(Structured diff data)
○ ○ ○ ○ ○ ○ ○

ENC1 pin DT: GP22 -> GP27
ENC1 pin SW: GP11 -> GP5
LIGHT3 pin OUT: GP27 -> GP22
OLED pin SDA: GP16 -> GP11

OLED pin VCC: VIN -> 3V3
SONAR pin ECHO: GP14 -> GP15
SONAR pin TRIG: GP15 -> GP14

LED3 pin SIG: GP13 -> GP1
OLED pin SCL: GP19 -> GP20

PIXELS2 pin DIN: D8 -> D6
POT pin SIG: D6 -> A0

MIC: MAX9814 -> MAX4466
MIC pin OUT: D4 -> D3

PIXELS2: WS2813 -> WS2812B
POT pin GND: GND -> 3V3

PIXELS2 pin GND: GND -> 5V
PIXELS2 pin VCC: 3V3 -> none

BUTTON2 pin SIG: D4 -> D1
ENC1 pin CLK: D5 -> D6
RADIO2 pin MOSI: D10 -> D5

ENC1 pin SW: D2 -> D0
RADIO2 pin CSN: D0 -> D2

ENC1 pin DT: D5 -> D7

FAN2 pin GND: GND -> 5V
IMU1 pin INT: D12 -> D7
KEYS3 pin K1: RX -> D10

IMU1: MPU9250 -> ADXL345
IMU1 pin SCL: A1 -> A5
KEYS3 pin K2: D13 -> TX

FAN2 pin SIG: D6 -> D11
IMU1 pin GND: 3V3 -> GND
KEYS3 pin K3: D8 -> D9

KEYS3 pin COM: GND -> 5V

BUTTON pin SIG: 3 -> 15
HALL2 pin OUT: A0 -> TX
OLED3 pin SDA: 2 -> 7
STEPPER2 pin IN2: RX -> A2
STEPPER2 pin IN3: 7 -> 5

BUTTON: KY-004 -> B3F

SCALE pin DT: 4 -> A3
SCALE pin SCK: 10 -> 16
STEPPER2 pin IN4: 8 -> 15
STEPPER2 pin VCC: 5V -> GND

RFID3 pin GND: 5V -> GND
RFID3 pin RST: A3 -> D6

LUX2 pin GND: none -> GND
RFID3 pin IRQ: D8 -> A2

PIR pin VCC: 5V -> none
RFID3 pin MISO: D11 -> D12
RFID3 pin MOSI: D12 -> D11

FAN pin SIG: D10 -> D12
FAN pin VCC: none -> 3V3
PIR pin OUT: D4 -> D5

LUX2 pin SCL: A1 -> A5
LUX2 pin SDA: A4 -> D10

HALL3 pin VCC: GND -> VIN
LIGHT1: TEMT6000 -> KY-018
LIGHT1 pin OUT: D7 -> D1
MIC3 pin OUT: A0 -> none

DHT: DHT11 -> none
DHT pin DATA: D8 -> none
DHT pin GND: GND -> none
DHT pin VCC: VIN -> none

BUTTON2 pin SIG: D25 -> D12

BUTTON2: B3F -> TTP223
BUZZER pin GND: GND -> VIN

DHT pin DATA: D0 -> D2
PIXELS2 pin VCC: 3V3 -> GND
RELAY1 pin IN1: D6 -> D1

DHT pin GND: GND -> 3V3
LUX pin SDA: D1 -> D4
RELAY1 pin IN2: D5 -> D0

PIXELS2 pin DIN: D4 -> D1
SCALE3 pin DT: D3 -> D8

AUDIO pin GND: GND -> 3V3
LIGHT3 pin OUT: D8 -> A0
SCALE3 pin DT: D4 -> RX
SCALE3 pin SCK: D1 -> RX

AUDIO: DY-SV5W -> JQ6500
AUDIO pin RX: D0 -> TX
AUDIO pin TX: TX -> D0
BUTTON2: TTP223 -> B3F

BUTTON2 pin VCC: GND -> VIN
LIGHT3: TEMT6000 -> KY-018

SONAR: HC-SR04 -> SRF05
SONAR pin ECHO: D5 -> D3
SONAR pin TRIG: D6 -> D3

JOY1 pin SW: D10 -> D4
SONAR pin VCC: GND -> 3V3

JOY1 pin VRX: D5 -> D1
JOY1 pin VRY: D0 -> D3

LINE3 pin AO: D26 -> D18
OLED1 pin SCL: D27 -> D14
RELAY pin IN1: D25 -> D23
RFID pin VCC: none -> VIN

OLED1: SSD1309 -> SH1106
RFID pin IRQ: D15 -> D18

○ ○ ○ ○ ○ ○ ○

#### [Exercise]
In the data above, find the line that contains "BUTTON: KY-004 -> B3F", then reproduce exactly every line from the first line through that line.

#### [Solution below]
ENC1 pin DT: GP22 -> GP27
ENC1 pin SW: GP11 -> GP5
LIGHT3 pin OUT: GP27 -> GP22
OLED pin SDA: GP16 -> GP11

OLED pin VCC: VIN -> 3V3
SONAR pin ECHO: GP14 -> GP15
SONAR pin TRIG: GP15 -> GP14

LED3 pin SIG: GP13 -> GP1
OLED pin SCL: GP19 -> GP20

PIXELS2 pin DIN: D8 -> D6
POT pin SIG: D6 -> A0

MIC: MAX9814 -> MAX4466
MIC pin OUT: D4 -> D3

PIXELS2: WS2813 -> WS2812B
POT pin GND: GND -> 3V3

PIXELS2 pin GND: GND -> 5V
PIXELS2 pin VCC: 3V3 -> none

BUTTON2 pin SIG: D4 -> D1
ENC1 pin CLK: D5 -> D6
RADIO2 pin MOSI: D10 -> D5

ENC1 pin SW: D2 -> D0
RADIO2 pin CSN: D0 -> D2

ENC1 pin DT: D5 -> D7

FAN2 pin GND: GND -> 5V
IMU1 pin INT: D12 -> D7
KEYS3 pin K1: RX -> D10

IMU1: MPU9250 -> ADXL345
IMU1 pin SCL: A1 -> A5
KEYS3 pin K2: D13 -> TX

FAN2 pin SIG: D6 -> D11
IMU1 pin GND: 3V3 -> GND
KEYS3 pin K3: D8 -> D9

KEYS3 pin COM: GND -> 5V

BUTTON pin SIG: 3 -> 15
HALL2 pin OUT: A0 -> TX
OLED3 pin SDA: 2 -> 7
STEPPER2 pin IN2: RX -> A2
STEPPER2 pin IN3: 7 -> 5

BUTTON: KY-004 -> B3F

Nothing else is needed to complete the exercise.